Find the lines in the records below that contain "Stock", and report each of them.

• _Object displacement listings_:
>>>

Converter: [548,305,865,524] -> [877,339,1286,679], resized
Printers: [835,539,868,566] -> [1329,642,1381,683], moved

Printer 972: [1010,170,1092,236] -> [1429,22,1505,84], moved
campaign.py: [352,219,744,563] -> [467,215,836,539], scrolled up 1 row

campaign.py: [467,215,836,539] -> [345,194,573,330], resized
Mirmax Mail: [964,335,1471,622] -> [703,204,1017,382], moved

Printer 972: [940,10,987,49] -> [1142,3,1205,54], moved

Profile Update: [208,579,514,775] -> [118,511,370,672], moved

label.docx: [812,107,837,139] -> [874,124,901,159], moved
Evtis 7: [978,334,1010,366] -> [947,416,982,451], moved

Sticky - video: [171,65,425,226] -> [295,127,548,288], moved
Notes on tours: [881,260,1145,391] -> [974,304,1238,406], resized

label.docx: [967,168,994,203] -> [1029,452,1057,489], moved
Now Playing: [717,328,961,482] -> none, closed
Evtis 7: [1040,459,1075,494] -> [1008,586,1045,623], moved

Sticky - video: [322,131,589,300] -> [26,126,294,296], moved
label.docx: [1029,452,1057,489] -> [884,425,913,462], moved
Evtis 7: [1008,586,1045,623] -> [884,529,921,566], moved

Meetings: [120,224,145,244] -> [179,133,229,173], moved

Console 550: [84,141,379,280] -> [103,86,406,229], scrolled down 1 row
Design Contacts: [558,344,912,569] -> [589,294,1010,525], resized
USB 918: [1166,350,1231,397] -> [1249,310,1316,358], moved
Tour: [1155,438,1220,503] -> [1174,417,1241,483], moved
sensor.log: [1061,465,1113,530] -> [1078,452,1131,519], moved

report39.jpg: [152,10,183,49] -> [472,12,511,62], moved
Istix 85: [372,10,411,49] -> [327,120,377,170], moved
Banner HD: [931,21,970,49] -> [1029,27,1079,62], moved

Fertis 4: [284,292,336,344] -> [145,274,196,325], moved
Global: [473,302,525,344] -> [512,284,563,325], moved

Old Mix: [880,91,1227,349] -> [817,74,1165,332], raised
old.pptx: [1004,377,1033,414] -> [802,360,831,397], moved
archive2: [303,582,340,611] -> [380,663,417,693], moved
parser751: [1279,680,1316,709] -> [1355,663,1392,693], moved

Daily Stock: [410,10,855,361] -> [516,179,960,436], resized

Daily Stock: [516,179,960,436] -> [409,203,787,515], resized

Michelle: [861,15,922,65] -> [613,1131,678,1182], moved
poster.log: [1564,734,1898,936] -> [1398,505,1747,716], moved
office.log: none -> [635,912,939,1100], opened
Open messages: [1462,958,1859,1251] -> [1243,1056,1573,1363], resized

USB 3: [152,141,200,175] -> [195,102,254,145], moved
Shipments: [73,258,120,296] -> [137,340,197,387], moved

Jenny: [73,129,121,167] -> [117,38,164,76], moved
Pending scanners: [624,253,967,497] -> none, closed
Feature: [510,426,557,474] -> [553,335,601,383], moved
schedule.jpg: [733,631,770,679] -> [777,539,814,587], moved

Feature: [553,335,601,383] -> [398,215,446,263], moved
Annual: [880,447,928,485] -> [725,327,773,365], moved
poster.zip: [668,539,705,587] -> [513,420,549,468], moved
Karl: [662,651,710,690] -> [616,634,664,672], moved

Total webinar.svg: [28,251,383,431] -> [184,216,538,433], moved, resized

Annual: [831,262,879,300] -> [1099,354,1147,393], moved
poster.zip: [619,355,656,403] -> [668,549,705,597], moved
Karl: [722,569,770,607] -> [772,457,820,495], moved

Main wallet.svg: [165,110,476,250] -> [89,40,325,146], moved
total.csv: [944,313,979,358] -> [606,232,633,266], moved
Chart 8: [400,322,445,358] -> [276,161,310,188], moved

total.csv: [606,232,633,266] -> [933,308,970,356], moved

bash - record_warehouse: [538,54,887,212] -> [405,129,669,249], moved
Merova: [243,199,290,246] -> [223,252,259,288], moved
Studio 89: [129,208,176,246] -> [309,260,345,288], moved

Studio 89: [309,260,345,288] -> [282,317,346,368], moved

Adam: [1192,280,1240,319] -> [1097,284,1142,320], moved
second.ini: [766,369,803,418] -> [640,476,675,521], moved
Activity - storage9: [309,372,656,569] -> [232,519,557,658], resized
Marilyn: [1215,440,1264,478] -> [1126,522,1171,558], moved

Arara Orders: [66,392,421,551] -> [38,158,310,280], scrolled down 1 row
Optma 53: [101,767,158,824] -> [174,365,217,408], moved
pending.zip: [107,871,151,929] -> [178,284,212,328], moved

<<<

• _OUTPUT OF THE EXERCISE_:
Daily Stock: [410,10,855,361] -> [516,179,960,436], resized
Daily Stock: [516,179,960,436] -> [409,203,787,515], resized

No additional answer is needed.